Input material:
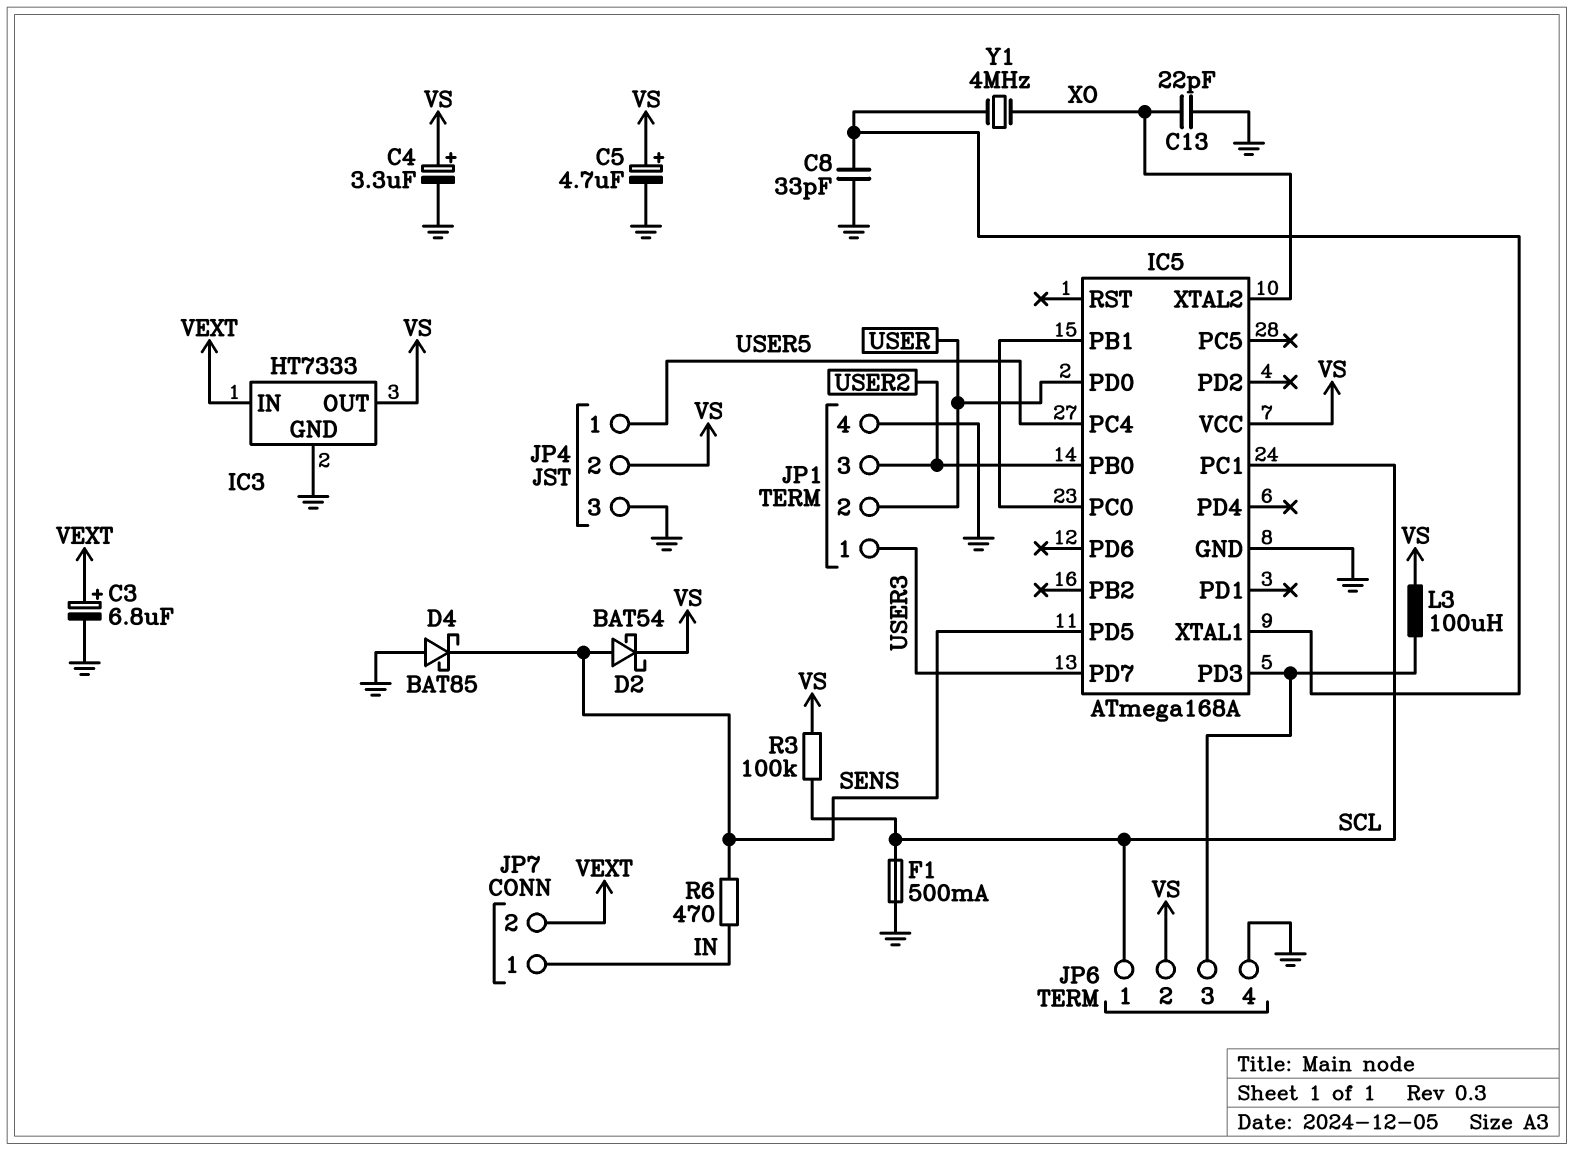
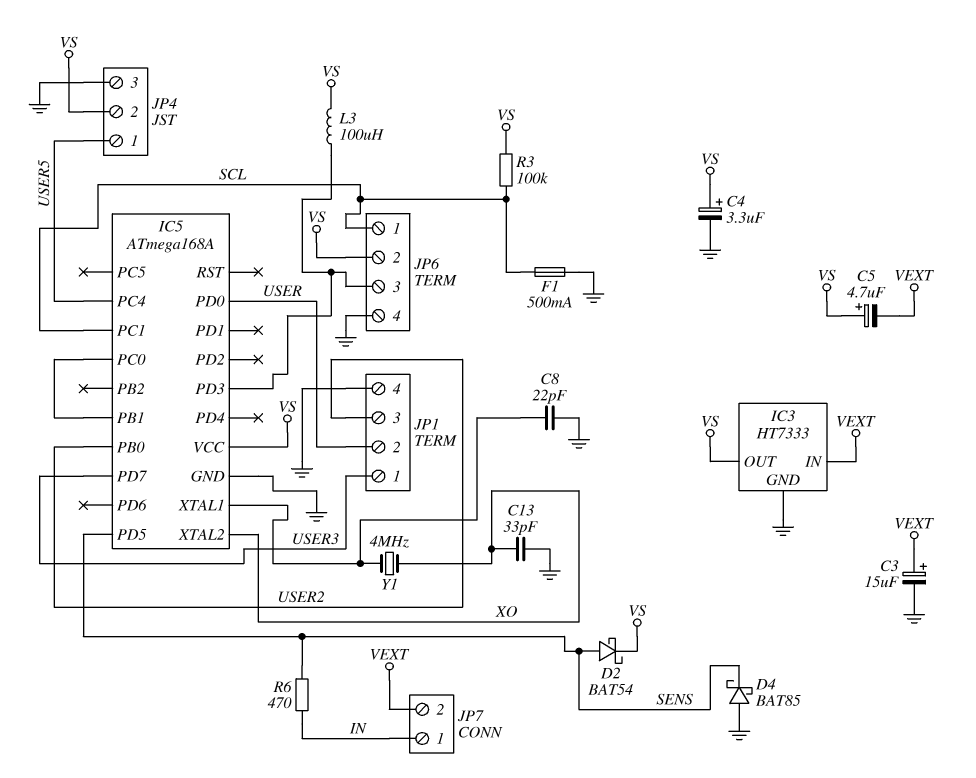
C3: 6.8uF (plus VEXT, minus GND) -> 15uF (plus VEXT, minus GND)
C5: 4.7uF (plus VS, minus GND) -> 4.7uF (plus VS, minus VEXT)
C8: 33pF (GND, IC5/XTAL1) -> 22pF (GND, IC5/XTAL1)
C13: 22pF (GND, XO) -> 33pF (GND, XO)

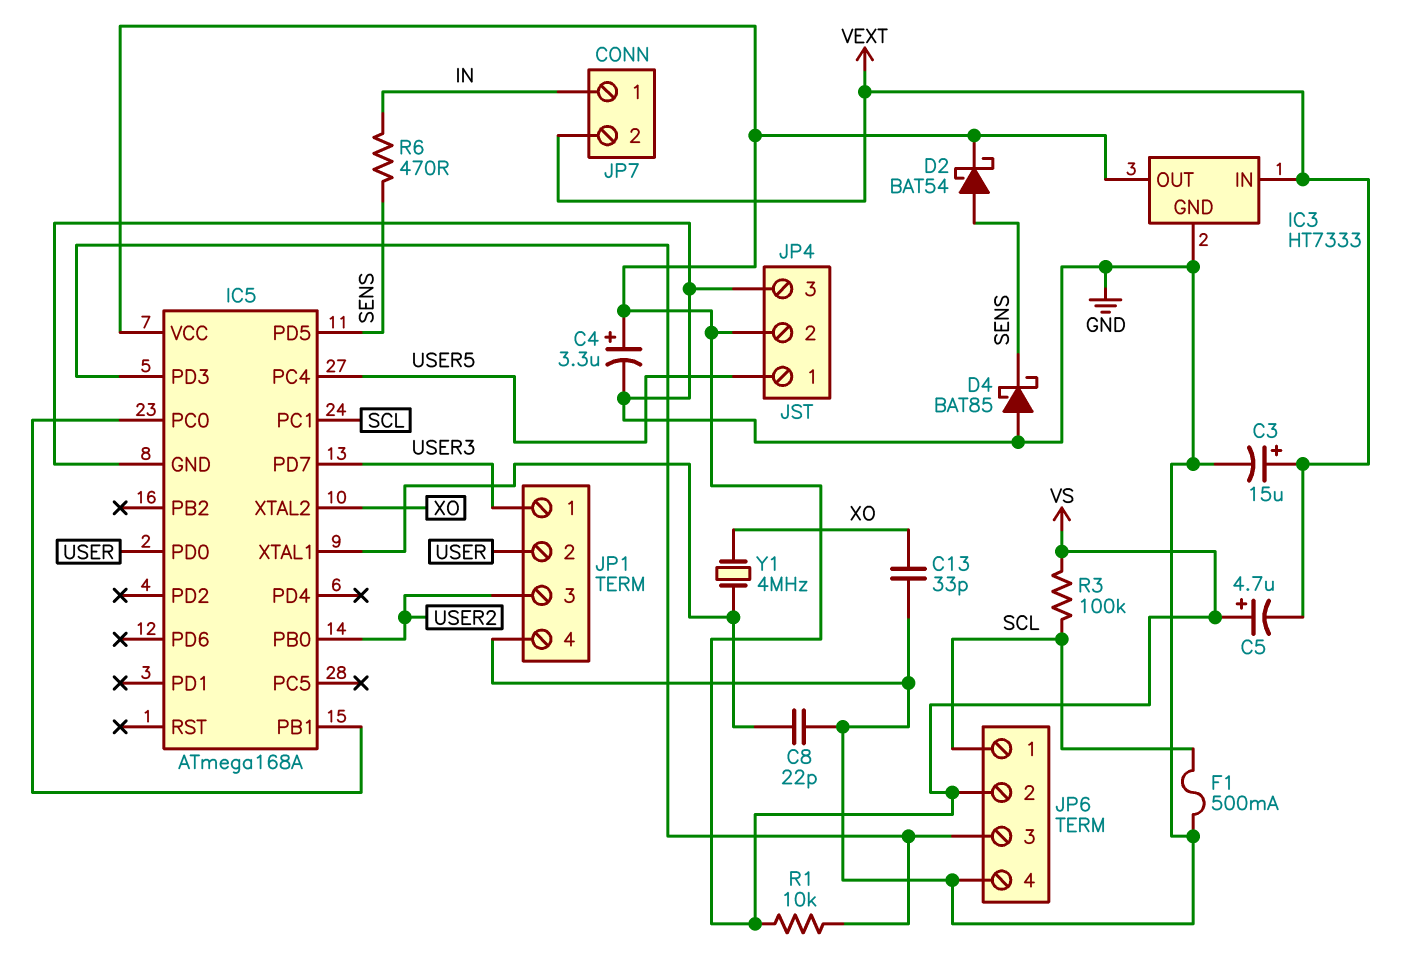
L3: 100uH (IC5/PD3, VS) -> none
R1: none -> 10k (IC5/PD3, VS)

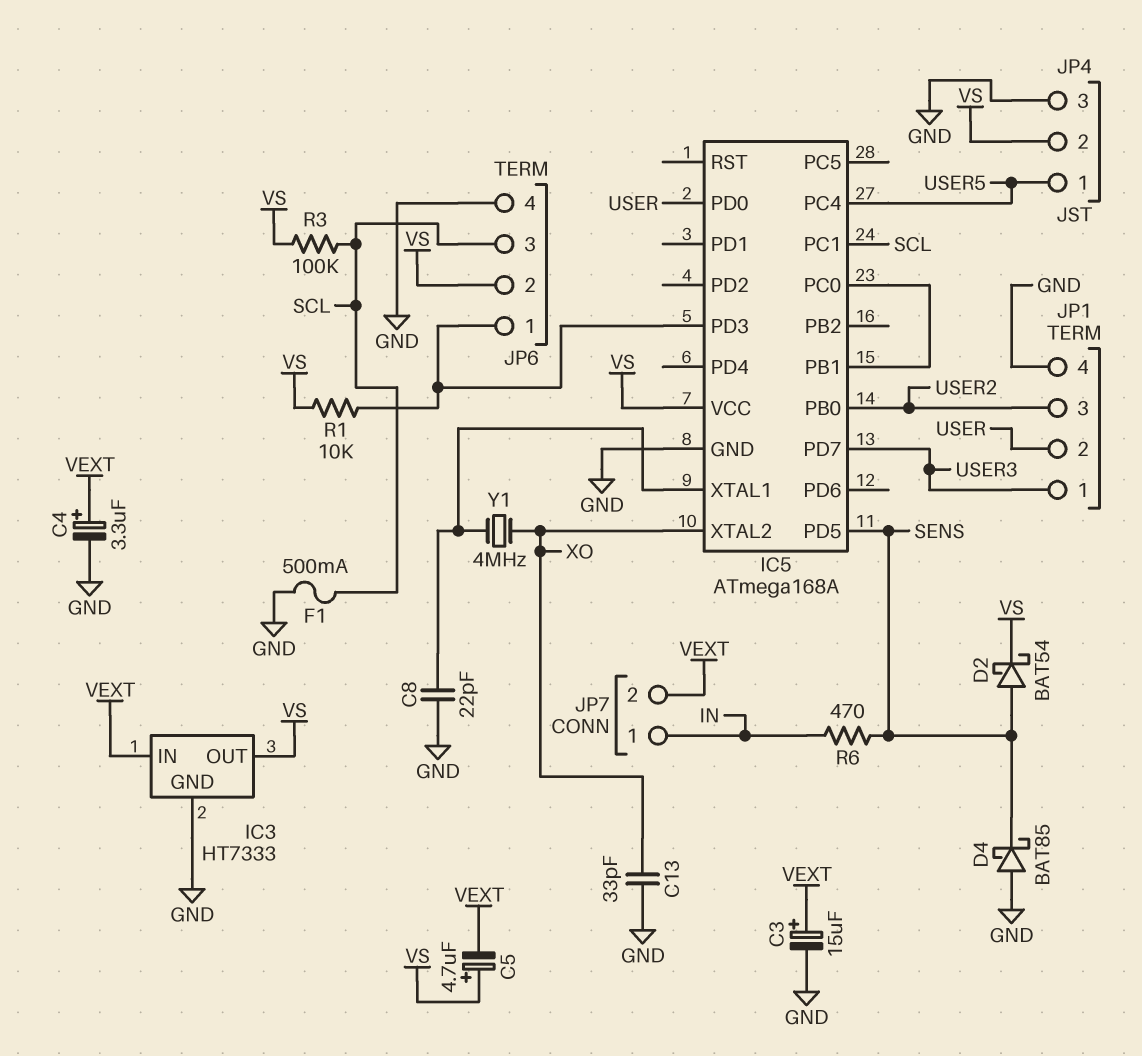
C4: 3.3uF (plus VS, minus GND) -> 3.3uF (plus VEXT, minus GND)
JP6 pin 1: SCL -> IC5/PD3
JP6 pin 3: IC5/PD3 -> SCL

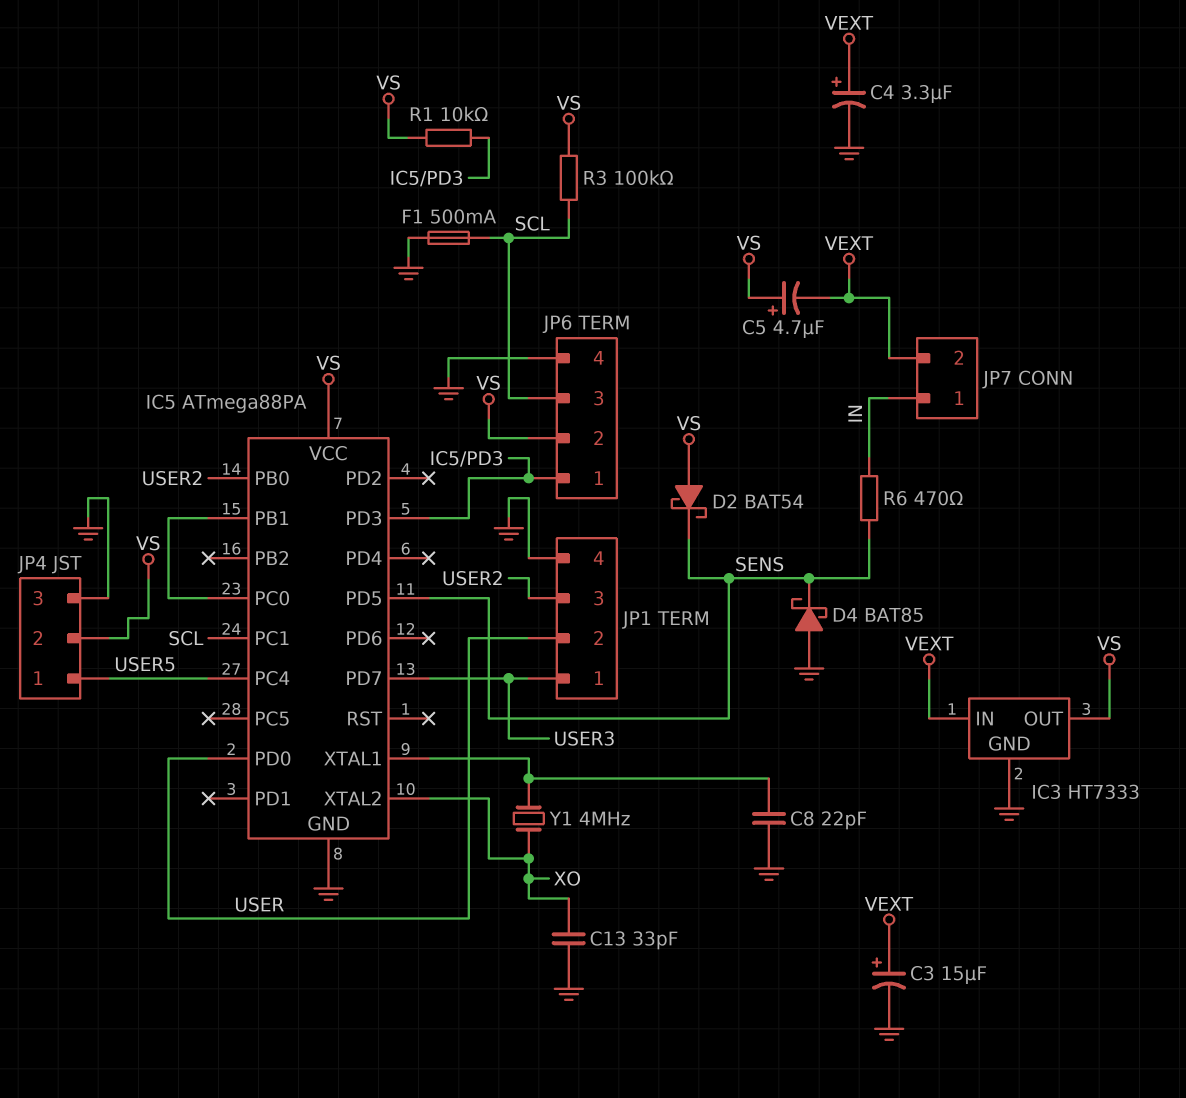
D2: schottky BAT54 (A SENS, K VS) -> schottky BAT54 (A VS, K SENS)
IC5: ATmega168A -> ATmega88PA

Your task:
From the line that contains "D2: schottky BAT54" through the end of the records above, print every line exactly and nothing else.

Solution to this task:
D2: schottky BAT54 (A SENS, K VS) -> schottky BAT54 (A VS, K SENS)
IC5: ATmega168A -> ATmega88PA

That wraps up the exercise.